### PROBLEM TO WORK ON
Give the lines of the material below as a JSON list of strings, one string per line, with blank lines and the picture lines left out.

▽

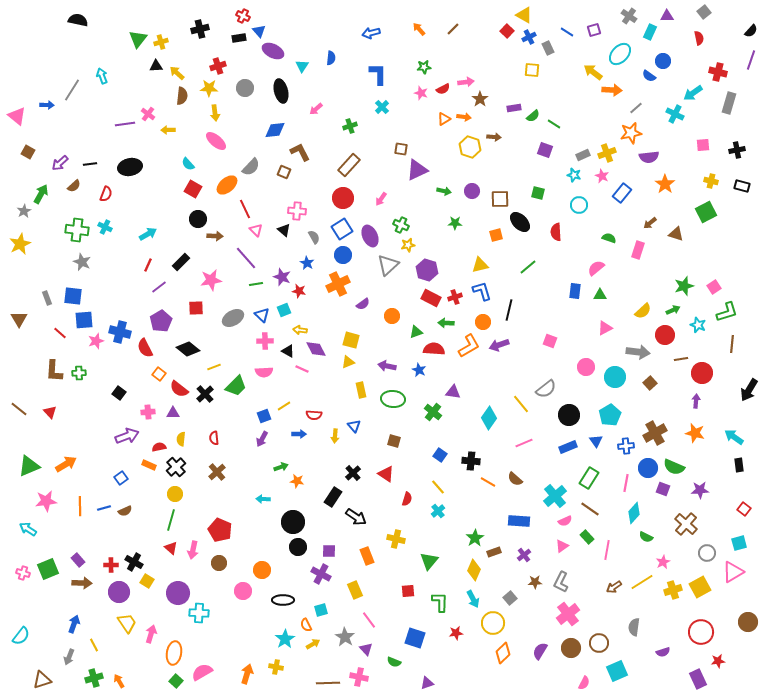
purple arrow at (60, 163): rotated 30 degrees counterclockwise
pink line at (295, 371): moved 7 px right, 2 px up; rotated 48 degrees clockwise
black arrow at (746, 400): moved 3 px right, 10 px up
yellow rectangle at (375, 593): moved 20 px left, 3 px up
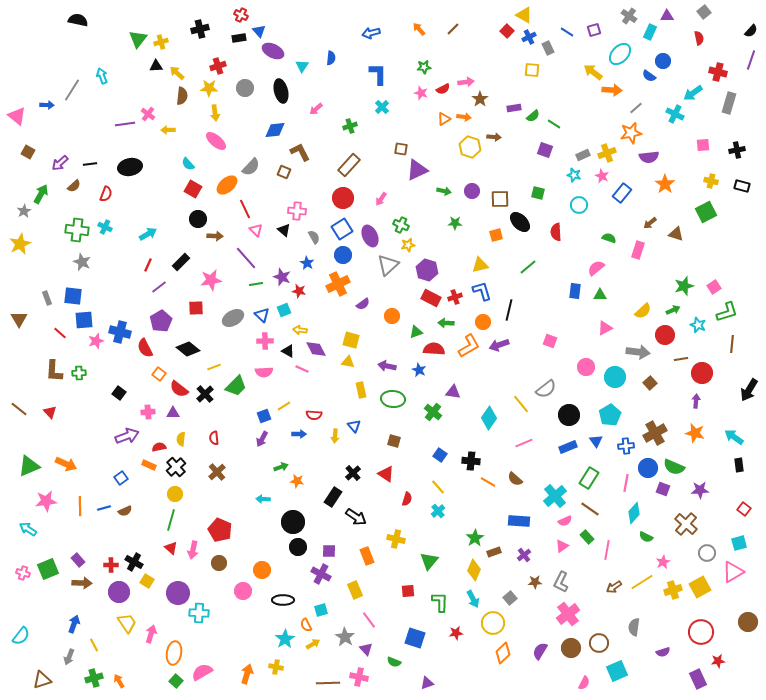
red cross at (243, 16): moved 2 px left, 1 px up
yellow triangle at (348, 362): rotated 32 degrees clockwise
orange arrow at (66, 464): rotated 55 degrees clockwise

△

### OUTPUT BELOW
[
  "purple arrow at (60, 163): rotated 30 degrees counterclockwise",
  "pink line at (295, 371): moved 7 px right, 2 px up; rotated 48 degrees clockwise",
  "black arrow at (746, 400): moved 3 px right, 10 px up",
  "yellow rectangle at (375, 593): moved 20 px left, 3 px up",
  "red cross at (243, 16): moved 2 px left, 1 px up",
  "yellow triangle at (348, 362): rotated 32 degrees clockwise",
  "orange arrow at (66, 464): rotated 55 degrees clockwise"
]